• _REQUIRED ACTION_: Your job is to return every line of the listing holding the string "LOAD".

-------------------------

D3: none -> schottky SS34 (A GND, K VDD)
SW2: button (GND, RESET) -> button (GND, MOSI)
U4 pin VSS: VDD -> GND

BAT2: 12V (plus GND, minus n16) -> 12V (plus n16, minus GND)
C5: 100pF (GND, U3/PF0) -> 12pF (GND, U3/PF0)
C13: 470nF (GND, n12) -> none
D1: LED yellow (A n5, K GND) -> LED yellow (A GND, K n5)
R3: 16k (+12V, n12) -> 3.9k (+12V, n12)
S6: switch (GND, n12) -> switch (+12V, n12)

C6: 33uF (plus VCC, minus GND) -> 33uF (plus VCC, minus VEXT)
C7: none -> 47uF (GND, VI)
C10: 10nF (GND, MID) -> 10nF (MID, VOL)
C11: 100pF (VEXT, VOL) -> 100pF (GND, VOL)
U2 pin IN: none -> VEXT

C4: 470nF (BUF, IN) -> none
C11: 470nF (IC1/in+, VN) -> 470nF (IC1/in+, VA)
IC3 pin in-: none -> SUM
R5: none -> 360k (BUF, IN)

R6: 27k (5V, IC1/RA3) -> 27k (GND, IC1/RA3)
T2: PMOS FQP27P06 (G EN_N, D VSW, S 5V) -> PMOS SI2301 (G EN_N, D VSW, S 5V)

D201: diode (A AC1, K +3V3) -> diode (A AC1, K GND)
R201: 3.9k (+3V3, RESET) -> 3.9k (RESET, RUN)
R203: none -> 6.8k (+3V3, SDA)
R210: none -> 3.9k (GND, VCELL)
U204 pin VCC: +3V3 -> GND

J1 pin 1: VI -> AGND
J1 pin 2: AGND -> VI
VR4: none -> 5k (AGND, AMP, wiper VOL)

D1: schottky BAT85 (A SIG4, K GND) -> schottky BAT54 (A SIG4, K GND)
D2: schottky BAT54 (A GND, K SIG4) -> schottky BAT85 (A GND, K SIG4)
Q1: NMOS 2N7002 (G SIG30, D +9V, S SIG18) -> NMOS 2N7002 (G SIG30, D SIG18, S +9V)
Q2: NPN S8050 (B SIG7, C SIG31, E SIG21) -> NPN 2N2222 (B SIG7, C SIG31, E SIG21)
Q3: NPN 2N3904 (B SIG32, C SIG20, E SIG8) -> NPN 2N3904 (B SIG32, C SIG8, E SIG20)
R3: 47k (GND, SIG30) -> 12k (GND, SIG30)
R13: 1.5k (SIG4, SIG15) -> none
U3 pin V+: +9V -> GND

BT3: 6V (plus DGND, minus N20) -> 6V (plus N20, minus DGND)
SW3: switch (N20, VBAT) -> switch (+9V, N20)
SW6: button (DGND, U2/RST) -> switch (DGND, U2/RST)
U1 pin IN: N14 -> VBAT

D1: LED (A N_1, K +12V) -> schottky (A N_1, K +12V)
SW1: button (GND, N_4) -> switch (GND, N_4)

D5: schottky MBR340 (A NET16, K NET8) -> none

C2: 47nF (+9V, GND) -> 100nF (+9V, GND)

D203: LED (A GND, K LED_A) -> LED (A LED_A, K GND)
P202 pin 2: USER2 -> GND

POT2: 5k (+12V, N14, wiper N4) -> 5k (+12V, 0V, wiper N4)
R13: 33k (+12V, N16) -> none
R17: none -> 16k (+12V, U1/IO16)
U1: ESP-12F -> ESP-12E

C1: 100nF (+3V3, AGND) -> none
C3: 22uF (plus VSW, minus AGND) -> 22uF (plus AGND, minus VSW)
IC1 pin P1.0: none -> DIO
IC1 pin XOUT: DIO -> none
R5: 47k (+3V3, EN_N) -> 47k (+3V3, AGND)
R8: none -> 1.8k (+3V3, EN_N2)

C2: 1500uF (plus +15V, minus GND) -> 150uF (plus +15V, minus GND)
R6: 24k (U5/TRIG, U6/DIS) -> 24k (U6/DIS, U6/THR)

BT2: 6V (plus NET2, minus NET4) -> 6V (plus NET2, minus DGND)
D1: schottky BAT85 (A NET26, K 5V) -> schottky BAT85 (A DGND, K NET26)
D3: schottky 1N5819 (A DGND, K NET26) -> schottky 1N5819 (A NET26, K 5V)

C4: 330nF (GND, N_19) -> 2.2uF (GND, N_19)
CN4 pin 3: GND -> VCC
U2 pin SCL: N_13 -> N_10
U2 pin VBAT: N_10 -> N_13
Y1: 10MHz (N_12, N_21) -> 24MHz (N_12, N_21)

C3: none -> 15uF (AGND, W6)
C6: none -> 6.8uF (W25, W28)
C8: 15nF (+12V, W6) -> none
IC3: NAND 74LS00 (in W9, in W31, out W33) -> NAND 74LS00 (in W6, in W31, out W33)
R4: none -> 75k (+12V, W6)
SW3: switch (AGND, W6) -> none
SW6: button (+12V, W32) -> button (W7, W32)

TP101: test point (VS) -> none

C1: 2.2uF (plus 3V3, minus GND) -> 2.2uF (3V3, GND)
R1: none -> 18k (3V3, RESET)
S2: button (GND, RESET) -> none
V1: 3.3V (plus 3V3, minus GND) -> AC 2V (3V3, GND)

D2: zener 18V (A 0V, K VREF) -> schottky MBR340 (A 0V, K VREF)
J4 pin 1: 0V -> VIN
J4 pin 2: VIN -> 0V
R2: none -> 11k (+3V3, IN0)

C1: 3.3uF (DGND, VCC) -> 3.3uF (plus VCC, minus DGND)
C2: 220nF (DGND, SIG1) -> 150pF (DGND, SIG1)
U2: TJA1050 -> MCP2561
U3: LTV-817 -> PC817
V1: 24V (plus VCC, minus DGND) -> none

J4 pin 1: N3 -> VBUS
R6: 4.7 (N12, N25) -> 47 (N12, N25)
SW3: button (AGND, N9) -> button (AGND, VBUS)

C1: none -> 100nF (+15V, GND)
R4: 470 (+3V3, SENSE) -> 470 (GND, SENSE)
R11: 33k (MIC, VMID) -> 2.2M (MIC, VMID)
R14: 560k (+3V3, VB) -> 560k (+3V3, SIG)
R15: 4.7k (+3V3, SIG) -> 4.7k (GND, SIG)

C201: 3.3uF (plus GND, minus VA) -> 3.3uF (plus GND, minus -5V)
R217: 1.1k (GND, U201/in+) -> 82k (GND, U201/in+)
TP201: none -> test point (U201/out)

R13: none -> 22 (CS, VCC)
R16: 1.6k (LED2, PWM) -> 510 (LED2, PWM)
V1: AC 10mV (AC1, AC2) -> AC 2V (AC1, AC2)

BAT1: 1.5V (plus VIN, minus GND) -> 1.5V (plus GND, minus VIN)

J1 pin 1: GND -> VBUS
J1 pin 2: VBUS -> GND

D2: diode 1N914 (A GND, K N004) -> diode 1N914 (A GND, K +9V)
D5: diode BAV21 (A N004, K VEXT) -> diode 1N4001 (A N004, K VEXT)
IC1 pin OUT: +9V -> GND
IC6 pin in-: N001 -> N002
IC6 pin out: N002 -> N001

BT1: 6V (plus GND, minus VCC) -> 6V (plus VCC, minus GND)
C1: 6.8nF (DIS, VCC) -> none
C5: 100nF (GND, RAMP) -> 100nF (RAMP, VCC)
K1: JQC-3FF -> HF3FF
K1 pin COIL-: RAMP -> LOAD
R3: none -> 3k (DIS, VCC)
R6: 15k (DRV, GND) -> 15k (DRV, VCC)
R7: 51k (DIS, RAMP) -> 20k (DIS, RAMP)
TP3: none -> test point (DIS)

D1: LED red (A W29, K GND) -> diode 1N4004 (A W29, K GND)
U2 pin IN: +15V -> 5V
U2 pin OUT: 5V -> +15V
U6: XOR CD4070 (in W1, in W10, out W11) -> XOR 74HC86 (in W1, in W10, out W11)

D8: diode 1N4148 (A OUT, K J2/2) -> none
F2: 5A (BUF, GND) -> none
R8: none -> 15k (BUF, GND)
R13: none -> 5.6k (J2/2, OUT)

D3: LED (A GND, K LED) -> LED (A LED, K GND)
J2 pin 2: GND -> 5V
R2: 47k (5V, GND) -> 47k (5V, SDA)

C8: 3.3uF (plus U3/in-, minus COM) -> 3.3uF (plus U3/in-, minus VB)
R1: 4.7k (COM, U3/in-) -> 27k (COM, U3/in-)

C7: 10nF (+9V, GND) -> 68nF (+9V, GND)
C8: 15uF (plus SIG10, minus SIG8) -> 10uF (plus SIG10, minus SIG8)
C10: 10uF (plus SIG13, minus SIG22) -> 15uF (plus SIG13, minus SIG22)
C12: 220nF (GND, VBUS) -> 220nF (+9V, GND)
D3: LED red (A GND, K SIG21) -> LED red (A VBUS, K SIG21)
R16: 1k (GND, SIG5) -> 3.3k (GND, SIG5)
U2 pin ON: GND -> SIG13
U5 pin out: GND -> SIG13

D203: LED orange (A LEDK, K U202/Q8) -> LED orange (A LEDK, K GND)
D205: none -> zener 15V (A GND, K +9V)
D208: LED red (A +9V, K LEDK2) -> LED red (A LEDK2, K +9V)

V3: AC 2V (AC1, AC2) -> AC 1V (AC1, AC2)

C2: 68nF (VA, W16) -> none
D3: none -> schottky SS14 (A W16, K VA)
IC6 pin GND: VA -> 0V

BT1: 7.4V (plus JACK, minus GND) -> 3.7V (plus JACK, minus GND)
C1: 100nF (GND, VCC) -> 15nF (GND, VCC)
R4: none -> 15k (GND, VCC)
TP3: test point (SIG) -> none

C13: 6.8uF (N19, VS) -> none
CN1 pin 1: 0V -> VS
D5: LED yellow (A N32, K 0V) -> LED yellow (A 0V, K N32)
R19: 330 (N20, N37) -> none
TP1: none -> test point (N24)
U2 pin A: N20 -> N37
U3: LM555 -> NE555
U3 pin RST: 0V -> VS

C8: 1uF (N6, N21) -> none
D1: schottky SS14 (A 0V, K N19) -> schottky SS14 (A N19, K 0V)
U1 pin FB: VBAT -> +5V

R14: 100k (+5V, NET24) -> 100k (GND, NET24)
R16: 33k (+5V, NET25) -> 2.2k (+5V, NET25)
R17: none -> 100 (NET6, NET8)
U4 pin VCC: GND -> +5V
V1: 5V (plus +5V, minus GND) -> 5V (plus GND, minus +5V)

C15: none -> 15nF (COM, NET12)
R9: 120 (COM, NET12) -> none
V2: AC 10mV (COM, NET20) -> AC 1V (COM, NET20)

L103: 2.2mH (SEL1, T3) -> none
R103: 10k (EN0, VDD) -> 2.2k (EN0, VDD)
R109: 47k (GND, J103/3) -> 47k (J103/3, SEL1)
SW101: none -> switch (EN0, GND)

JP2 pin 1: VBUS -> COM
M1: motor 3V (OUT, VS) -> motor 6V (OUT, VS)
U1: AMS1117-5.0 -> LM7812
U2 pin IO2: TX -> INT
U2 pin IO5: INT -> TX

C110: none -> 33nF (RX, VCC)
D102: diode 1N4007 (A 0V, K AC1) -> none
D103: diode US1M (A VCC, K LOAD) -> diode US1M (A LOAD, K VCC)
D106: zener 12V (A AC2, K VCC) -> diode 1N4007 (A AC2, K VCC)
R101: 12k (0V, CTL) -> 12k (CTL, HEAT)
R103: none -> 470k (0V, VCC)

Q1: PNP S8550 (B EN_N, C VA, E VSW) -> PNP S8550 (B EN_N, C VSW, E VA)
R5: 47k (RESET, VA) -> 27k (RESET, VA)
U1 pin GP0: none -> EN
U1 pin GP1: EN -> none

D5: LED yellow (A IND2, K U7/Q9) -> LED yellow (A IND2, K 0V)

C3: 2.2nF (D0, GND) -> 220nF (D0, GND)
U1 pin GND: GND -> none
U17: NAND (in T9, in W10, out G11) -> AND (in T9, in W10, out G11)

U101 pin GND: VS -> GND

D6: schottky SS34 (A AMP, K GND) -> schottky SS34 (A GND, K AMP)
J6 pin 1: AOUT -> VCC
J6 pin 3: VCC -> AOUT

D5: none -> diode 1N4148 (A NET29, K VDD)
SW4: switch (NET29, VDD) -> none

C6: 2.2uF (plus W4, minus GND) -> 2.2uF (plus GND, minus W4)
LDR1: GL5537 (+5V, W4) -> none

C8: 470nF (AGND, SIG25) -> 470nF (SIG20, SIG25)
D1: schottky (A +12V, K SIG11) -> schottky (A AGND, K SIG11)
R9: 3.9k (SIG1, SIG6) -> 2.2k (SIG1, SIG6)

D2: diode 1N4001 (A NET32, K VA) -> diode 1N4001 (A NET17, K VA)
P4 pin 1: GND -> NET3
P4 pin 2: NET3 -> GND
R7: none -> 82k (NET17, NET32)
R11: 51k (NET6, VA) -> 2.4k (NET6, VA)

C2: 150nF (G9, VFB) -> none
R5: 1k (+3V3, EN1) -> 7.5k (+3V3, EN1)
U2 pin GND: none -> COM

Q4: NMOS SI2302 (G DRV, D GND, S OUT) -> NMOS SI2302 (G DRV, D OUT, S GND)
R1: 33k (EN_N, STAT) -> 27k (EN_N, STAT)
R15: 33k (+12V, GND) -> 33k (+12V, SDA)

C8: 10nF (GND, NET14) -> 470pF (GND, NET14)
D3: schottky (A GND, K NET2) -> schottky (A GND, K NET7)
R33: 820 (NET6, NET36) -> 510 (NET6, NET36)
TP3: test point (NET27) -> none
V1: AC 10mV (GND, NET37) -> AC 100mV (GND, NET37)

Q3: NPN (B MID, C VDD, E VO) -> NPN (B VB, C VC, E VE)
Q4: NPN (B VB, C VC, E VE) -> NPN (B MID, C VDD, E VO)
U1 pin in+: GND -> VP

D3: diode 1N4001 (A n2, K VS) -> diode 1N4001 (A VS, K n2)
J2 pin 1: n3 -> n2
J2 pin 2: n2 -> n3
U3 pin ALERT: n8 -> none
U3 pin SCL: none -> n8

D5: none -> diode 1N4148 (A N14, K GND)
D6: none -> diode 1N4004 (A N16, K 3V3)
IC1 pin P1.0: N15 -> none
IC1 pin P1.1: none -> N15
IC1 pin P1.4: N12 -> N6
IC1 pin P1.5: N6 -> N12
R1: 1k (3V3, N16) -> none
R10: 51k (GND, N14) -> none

-------------------------

• _ANSWER SECTION_:
K1 pin COIL-: RAMP -> LOAD
D103: diode US1M (A VCC, K LOAD) -> diode US1M (A LOAD, K VCC)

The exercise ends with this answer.